Segment Open

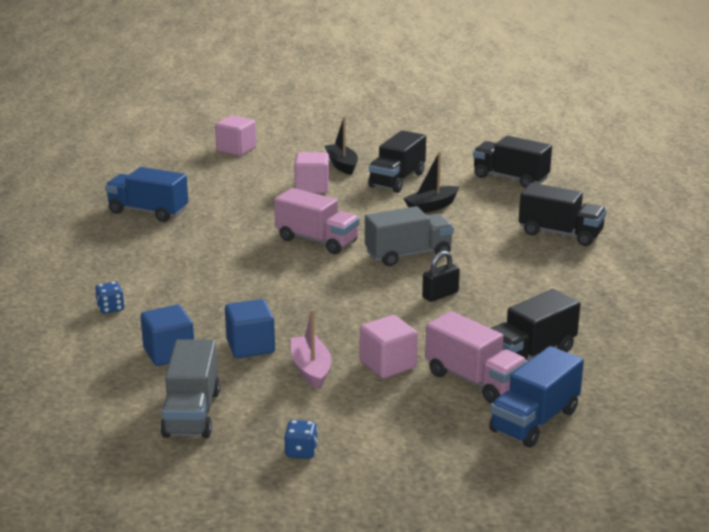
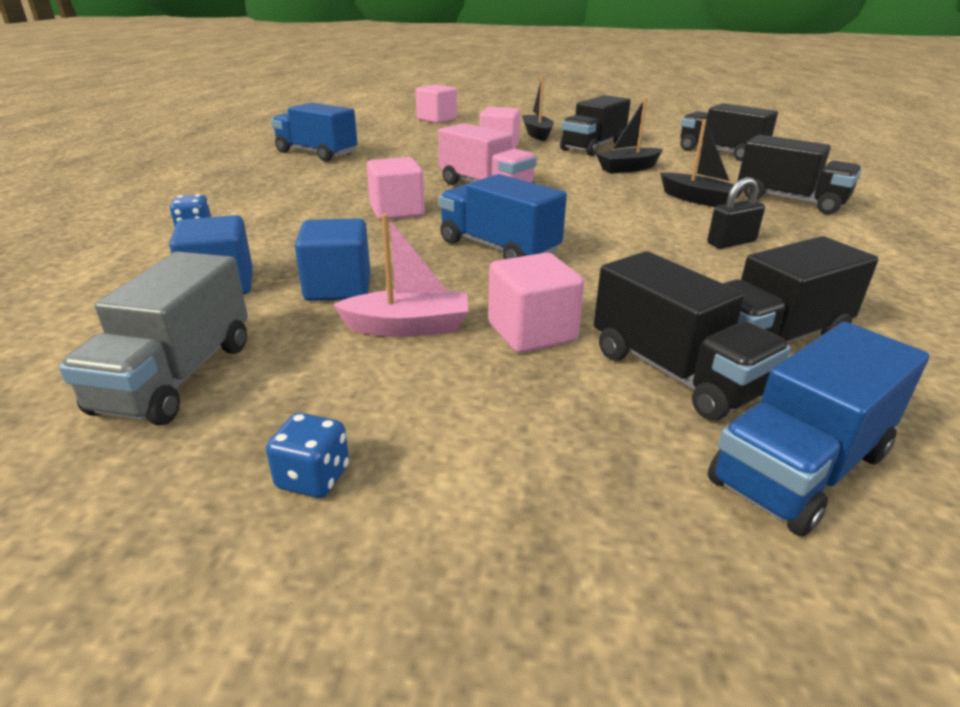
camera: 10 degrees right, 5 degrees up
(256, 275) = (397, 211): none -> pink cube
(311, 369) = (408, 327): pink boat -> pink boat turned 90 degrees clockwise
(347, 303) = (498, 248): none -> blue truck
(408, 254) = (592, 206): grey truck -> none
(440, 295) = (629, 250): black padlock -> black padlock (731, 242)
(474, 380) = (675, 373): pink truck -> black truck
(490, 239) = (698, 200): none -> black boat

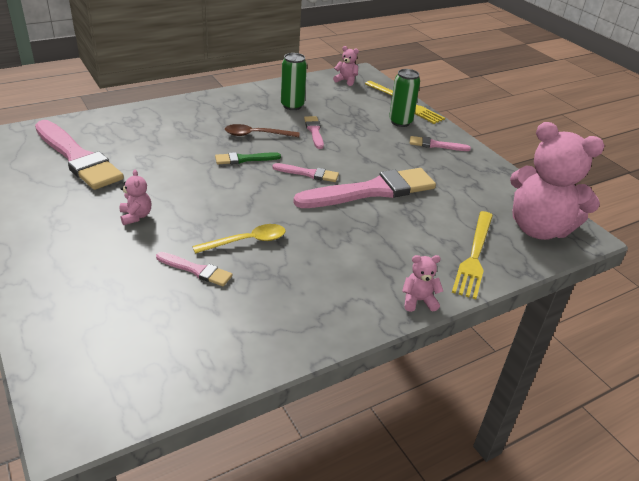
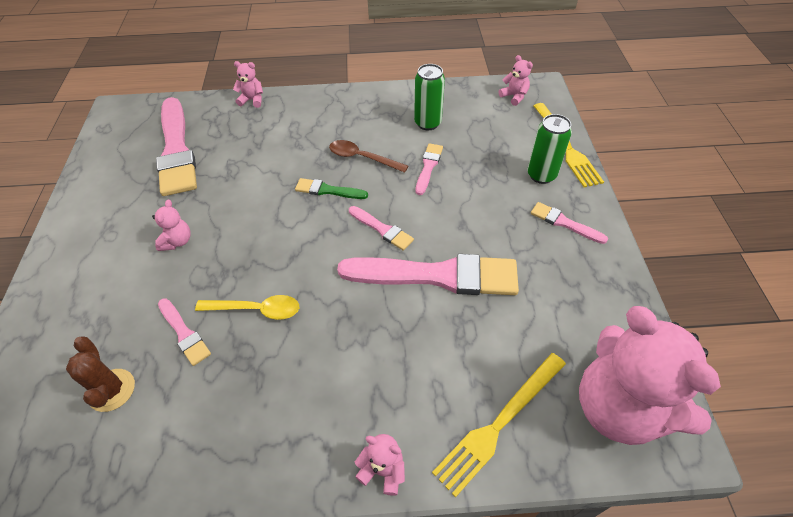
camera: 30 degrees right, 15 degrees up
(123, 113) = (252, 100): none -> pink teddy bear
(162, 320) = (112, 390): none -> brown cactus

Segment Closed

▶ _Goal of the exercise_:
Sift the data above for lines with "black", then copy each one.

▶ _Solution to the exercise_:
(440, 295) = (629, 250): black padlock -> black padlock (731, 242)
(474, 380) = (675, 373): pink truck -> black truck
(490, 239) = (698, 200): none -> black boat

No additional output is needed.